*** Begin section ***
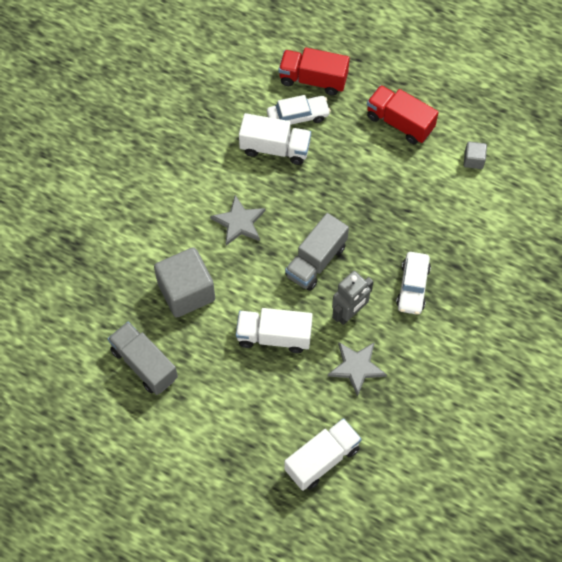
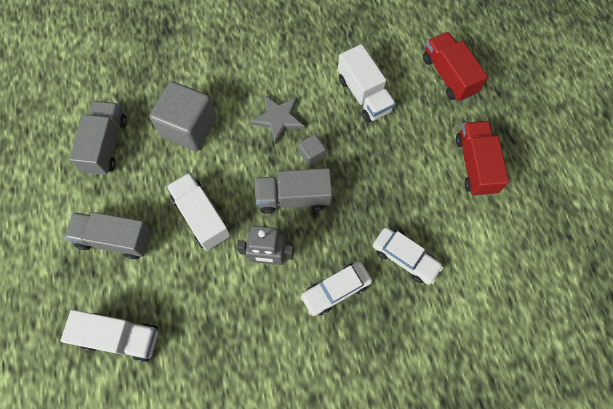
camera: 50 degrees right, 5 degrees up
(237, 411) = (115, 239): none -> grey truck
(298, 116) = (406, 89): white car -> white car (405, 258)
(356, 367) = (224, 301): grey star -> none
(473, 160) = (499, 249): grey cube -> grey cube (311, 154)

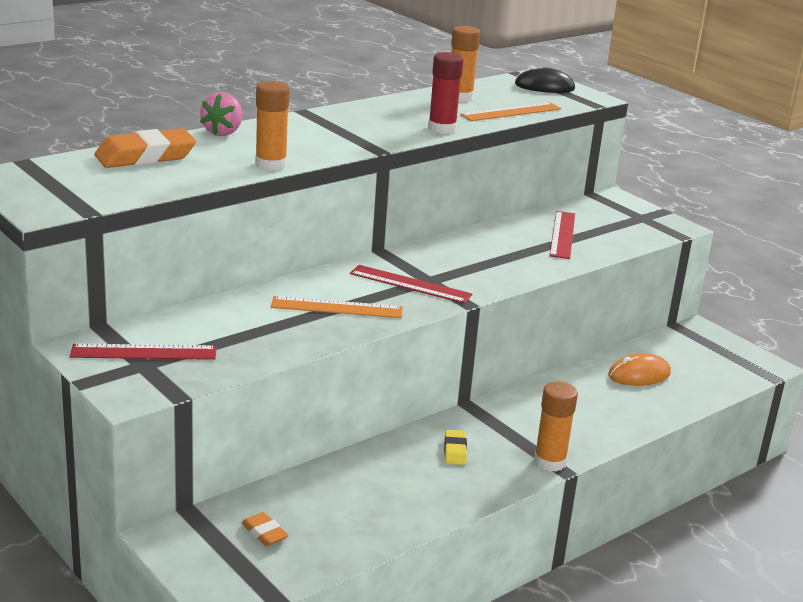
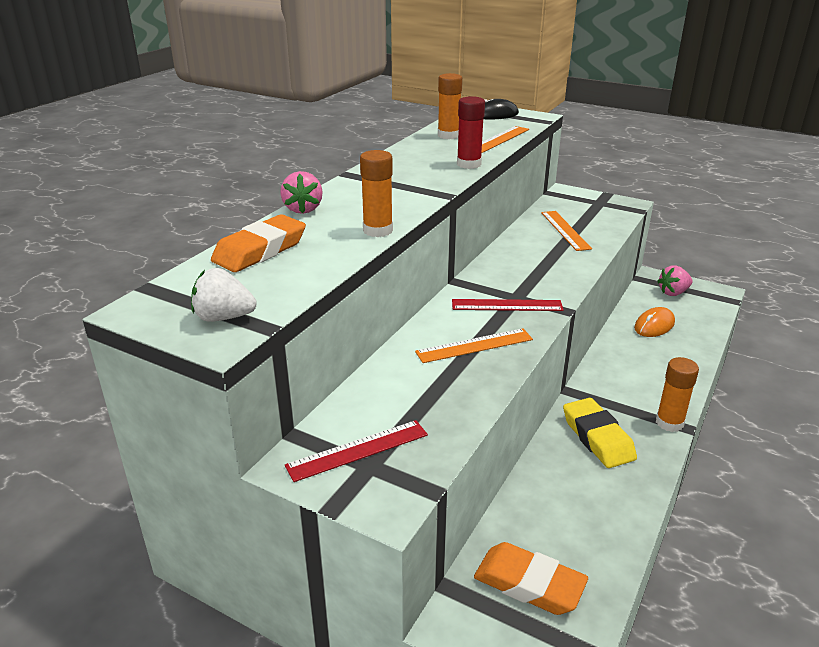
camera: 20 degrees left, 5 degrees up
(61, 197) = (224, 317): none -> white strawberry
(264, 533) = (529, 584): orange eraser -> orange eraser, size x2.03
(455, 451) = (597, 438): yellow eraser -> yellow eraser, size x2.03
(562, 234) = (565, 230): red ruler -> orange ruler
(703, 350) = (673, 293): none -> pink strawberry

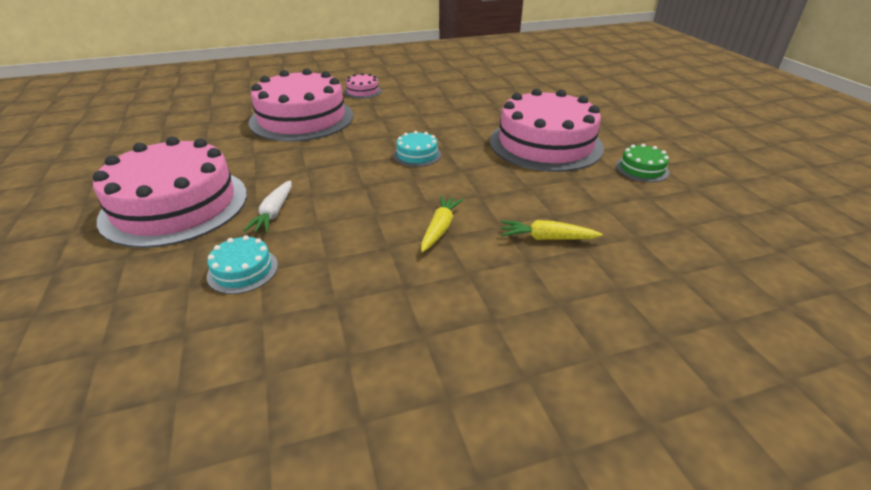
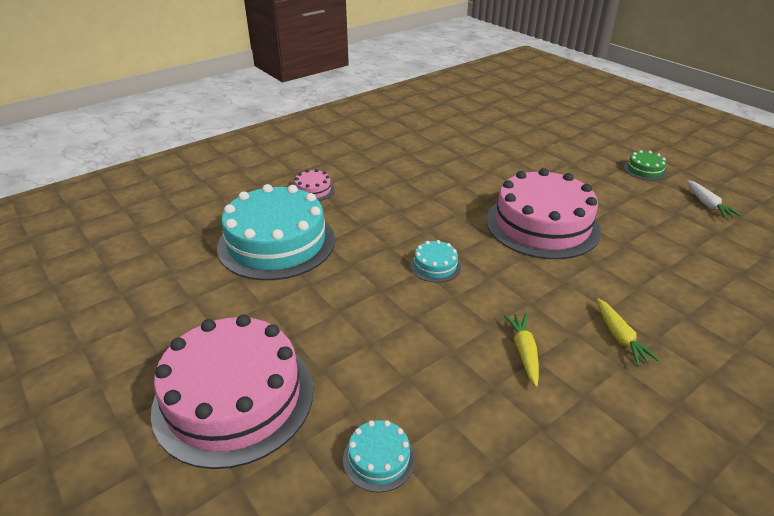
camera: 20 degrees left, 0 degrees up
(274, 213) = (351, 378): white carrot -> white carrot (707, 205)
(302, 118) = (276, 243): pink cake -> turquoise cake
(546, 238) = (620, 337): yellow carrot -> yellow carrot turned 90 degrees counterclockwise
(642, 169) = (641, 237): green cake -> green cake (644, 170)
*** End section ***
YOUR ASSIGNMENT: Starting with the line that contains "(455, 451) = (597, 438): yellow", repeat each line exactly through the last line of the data above, and nothing more; the pictures stay out.

SOLUTION FOR THIS PROBLEM:
(455, 451) = (597, 438): yellow eraser -> yellow eraser, size x2.03
(562, 234) = (565, 230): red ruler -> orange ruler
(703, 350) = (673, 293): none -> pink strawberry

camera: 20 degrees left, 0 degrees up
(274, 213) = (351, 378): white carrot -> white carrot (707, 205)
(302, 118) = (276, 243): pink cake -> turquoise cake
(546, 238) = (620, 337): yellow carrot -> yellow carrot turned 90 degrees counterclockwise
(642, 169) = (641, 237): green cake -> green cake (644, 170)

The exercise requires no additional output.